Segment Start: Records for the task

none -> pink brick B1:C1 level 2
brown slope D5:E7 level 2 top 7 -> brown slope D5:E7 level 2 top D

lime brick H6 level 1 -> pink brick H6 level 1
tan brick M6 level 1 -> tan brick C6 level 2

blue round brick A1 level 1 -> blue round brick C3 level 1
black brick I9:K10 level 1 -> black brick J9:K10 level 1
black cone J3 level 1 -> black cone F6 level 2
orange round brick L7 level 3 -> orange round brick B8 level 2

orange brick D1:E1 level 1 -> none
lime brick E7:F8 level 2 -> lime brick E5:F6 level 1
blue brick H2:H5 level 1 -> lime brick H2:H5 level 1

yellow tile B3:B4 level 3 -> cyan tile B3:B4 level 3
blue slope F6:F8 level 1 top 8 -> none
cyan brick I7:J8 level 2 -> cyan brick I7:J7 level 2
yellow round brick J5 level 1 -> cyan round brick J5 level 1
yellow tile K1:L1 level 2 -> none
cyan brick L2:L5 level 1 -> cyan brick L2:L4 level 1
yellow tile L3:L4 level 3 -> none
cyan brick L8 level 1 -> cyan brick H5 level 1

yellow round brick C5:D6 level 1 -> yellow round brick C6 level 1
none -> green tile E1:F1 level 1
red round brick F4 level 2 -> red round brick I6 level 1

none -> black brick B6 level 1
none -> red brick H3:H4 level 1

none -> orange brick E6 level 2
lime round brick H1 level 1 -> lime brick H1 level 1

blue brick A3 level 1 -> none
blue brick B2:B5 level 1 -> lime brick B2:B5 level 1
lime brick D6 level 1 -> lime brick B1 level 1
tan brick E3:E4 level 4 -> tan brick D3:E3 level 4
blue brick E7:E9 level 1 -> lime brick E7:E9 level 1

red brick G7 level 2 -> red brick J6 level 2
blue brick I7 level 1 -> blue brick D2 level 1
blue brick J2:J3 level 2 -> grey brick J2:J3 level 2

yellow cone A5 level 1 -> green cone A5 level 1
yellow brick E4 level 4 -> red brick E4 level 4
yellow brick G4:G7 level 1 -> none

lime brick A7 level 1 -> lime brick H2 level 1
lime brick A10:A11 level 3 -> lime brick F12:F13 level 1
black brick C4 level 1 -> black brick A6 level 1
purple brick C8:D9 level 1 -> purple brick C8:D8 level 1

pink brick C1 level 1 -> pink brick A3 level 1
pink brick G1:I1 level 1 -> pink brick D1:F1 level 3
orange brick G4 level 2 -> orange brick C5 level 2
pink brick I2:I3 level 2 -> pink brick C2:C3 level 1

Segment End: Records for the task

What is required:
A verbatim transcription is needed of the lines above, starting at the line with "blue brick B2:B5" and ending at the line with "red brick G7 level 2 -> red brick J6 level 2", both included, and of nothing else.

Exercise response:
blue brick B2:B5 level 1 -> lime brick B2:B5 level 1
lime brick D6 level 1 -> lime brick B1 level 1
tan brick E3:E4 level 4 -> tan brick D3:E3 level 4
blue brick E7:E9 level 1 -> lime brick E7:E9 level 1

red brick G7 level 2 -> red brick J6 level 2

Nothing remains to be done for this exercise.